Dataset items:
----
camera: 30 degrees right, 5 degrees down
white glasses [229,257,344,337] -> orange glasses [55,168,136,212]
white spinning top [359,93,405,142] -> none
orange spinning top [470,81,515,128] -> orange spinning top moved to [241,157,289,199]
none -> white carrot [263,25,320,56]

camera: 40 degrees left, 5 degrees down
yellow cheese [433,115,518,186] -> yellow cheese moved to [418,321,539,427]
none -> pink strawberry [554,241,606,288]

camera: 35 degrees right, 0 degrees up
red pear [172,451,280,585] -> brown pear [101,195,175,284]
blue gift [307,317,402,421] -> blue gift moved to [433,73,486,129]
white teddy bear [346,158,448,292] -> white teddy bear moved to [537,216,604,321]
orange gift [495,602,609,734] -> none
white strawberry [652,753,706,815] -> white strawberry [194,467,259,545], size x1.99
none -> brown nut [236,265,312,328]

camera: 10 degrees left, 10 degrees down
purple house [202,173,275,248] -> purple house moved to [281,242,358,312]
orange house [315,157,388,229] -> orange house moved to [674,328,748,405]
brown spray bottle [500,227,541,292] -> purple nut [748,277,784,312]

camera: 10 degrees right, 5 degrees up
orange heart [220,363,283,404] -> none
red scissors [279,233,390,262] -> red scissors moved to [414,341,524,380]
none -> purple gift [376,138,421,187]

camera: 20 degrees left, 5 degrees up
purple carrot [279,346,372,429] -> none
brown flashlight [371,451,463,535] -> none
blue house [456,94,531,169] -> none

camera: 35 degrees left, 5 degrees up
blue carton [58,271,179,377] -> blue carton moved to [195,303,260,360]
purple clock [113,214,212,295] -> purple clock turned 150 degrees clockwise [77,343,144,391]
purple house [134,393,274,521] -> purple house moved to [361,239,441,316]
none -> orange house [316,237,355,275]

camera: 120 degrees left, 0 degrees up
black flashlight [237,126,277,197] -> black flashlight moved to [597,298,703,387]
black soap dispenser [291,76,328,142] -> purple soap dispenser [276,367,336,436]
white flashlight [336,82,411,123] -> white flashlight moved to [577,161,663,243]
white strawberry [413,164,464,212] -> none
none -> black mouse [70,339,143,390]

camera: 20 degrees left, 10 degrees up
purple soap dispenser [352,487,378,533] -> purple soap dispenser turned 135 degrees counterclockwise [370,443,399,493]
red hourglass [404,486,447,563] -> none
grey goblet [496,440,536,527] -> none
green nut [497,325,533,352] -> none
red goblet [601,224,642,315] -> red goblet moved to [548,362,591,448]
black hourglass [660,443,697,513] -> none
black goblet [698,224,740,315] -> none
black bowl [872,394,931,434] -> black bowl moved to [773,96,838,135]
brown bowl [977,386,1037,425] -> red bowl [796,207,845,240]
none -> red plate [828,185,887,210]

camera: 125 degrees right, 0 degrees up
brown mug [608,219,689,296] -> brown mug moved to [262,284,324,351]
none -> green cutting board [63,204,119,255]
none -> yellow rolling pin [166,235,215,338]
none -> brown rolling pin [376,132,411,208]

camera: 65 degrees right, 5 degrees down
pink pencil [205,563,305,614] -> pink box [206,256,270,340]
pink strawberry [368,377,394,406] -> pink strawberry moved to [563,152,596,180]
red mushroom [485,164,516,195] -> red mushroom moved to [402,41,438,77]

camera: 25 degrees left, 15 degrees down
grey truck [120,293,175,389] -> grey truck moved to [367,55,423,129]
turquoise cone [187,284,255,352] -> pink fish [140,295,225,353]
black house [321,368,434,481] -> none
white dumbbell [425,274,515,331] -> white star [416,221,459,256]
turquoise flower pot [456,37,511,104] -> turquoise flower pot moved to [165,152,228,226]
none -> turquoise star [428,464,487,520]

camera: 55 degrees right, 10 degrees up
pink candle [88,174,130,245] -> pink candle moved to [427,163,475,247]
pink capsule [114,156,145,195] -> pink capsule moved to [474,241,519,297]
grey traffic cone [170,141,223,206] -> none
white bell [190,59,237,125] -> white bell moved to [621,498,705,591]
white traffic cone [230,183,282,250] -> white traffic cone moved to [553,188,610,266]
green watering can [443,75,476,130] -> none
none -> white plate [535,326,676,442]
----
* _Work to be completed_:
Search the data above for the string "gift". Report every line where it is found.

* _Exercise answer_:
blue gift [307,317,402,421] -> blue gift moved to [433,73,486,129]
orange gift [495,602,609,734] -> none
none -> purple gift [376,138,421,187]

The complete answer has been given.